**SOURCE DATA**
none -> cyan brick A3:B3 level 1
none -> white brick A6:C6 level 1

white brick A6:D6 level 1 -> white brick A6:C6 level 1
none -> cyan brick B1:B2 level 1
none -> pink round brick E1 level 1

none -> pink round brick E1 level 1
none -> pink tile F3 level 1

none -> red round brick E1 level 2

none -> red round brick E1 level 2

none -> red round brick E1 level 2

**EXERCISE DESCRIPTION**
A single number is required: the count of lines in the entries that include the word "white".

**ANSWER AREA**
2